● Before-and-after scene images
---*---

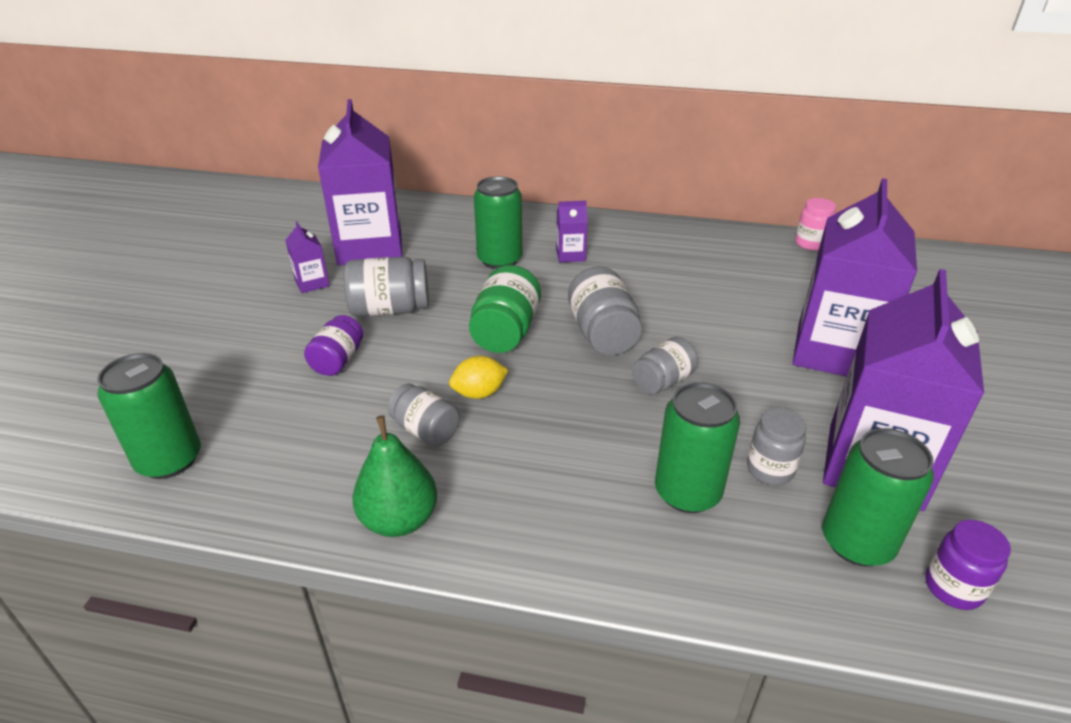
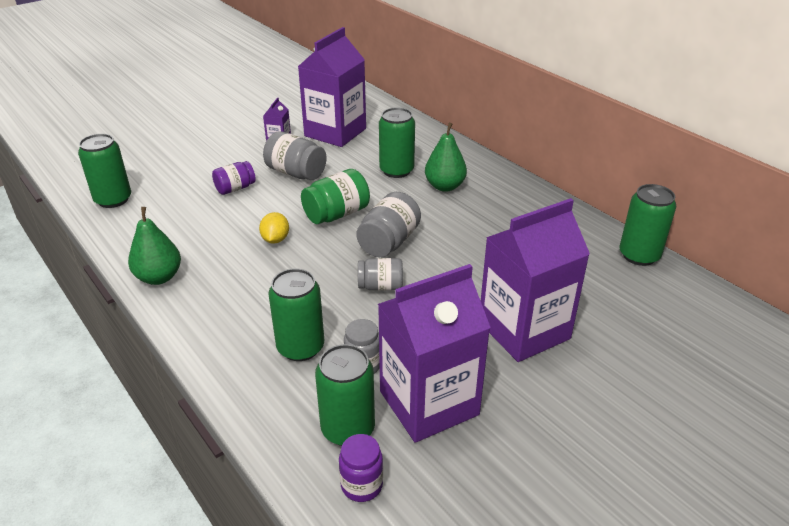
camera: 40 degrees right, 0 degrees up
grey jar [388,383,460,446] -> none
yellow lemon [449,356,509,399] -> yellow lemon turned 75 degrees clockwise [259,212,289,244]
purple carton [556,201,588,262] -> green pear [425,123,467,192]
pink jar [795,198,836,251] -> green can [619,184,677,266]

---*---

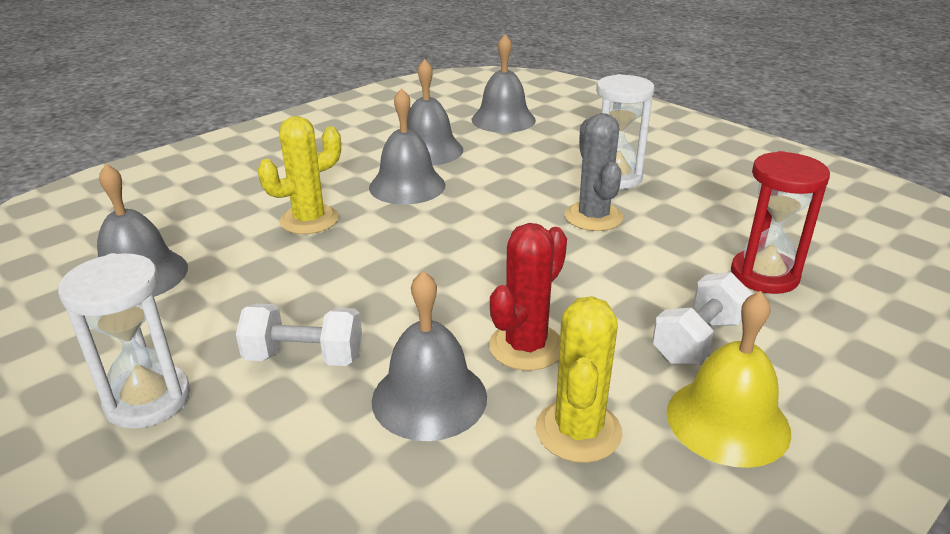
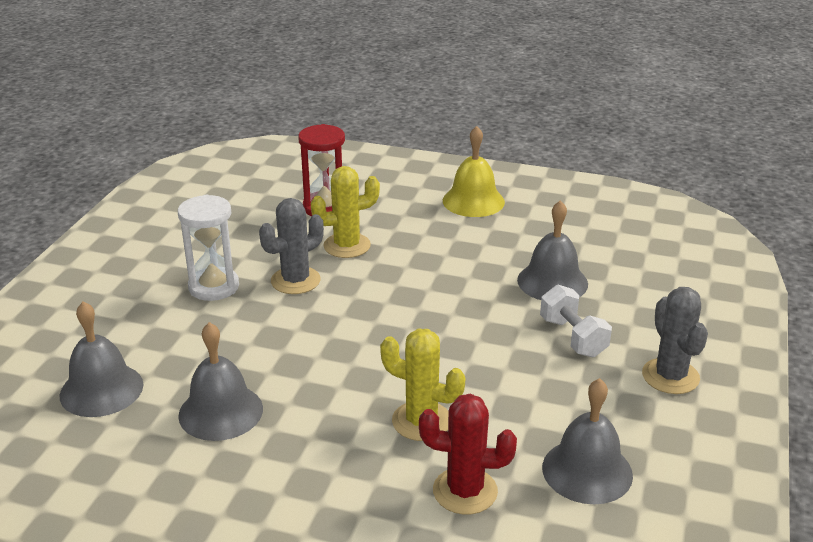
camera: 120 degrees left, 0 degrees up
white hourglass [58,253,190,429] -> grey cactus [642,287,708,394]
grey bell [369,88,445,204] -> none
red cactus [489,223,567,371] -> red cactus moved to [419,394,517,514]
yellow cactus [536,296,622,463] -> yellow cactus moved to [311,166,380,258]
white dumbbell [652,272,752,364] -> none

---*---

● What to produce
When you reach the line holding "camera: 40 degrees right, 0 degrees up" in the records above, begin reproducing exactly, stop after the line holding "pink jar [795,198,836,251]", and output nothing else.

● Answer section
camera: 40 degrees right, 0 degrees up
grey jar [388,383,460,446] -> none
yellow lemon [449,356,509,399] -> yellow lemon turned 75 degrees clockwise [259,212,289,244]
purple carton [556,201,588,262] -> green pear [425,123,467,192]
pink jar [795,198,836,251] -> green can [619,184,677,266]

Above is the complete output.